Provided records:
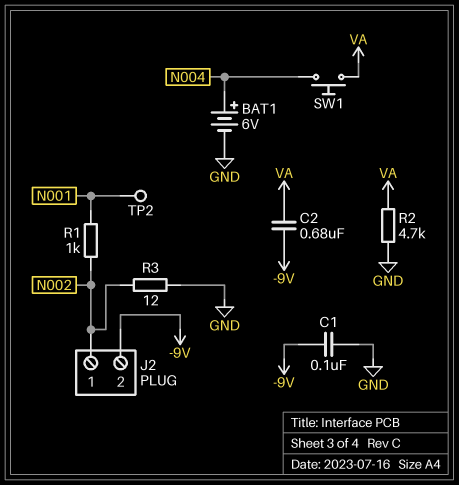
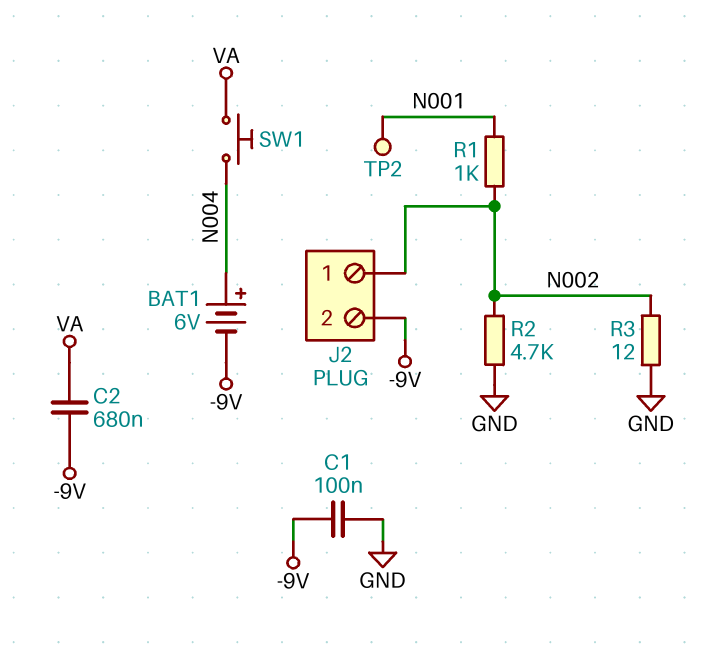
BAT1: 6V (plus N004, minus GND) -> 6V (plus N004, minus -9V)
R2: 4.7k (GND, VA) -> 4.7k (GND, N002)

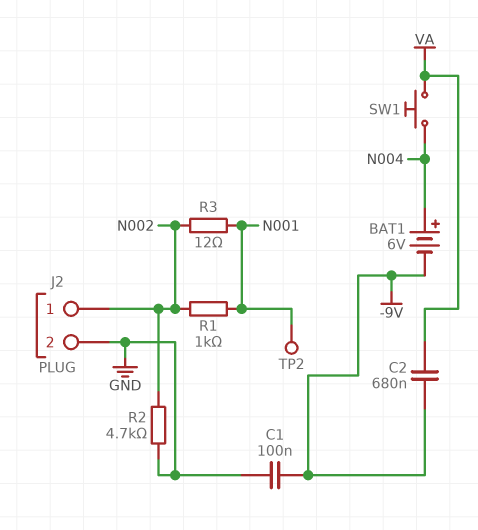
J2 pin 2: -9V -> GND
R3: 12 (GND, N002) -> 12 (N001, N002)

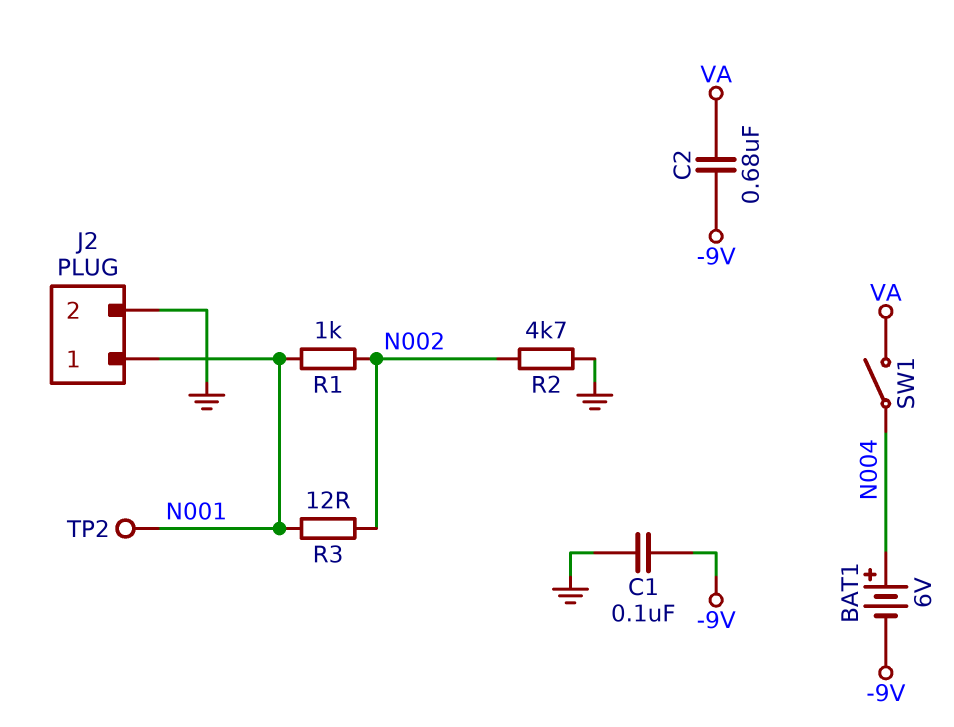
J2 pin 1: N002 -> N001
SW1: button (N004, VA) -> switch (N004, VA)

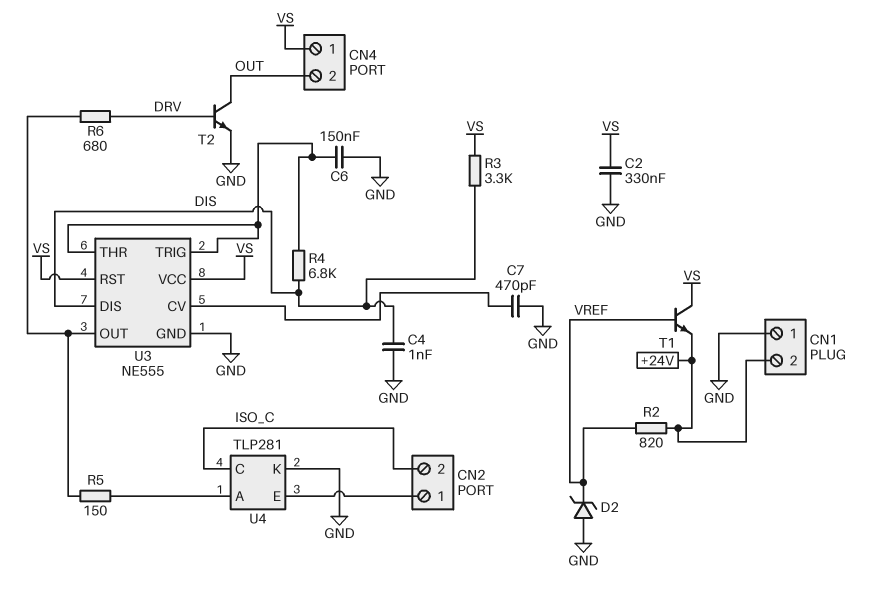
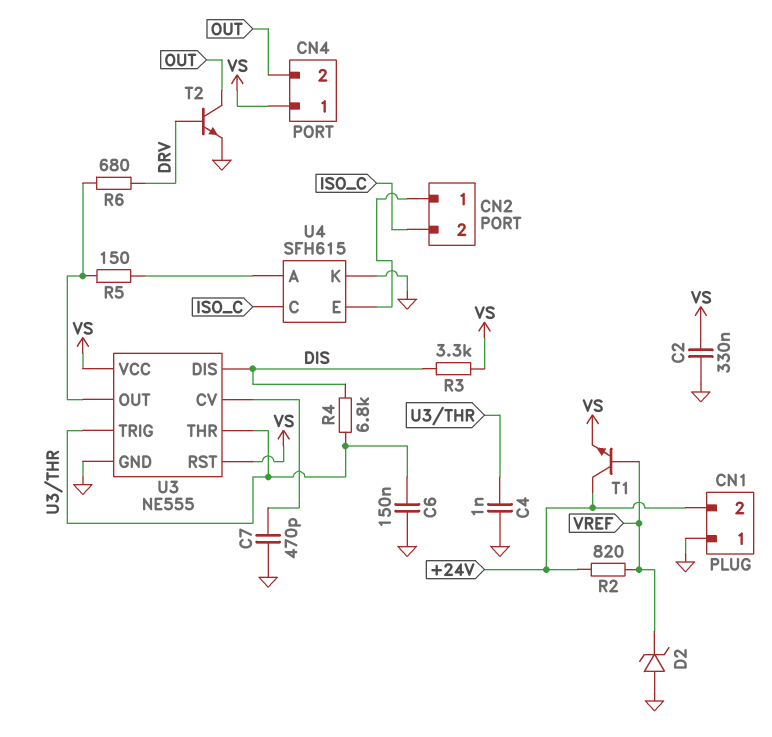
C4: 1nF (DIS, GND) -> 1nF (GND, U3/THR)
T1: NPN (B VREF, C VS, E +24V) -> NPN (B VREF, C +24V, E VS)
U4: TLP281 -> SFH615

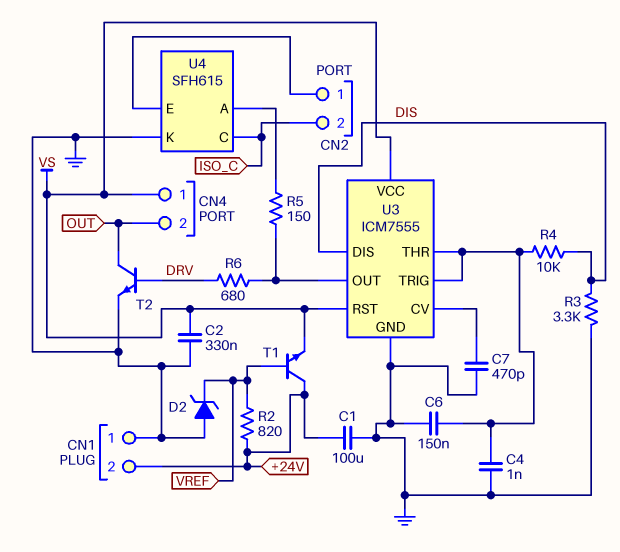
C1: none -> 100uF (+24V, GND)
R3: 3.3k (DIS, VS) -> 3.3k (DIS, GND)
R4: 6.8k (DIS, U3/THR) -> 10k (DIS, U3/THR)
U3: NE555 -> ICM7555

Problem to solve: Take the line containing "R3: 3.3k (DIS, VS) -> 3.3k (DIS, GND)" and each line after it up to the last line of the listing, and print them exactly.

Exercise response:
R3: 3.3k (DIS, VS) -> 3.3k (DIS, GND)
R4: 6.8k (DIS, U3/THR) -> 10k (DIS, U3/THR)
U3: NE555 -> ICM7555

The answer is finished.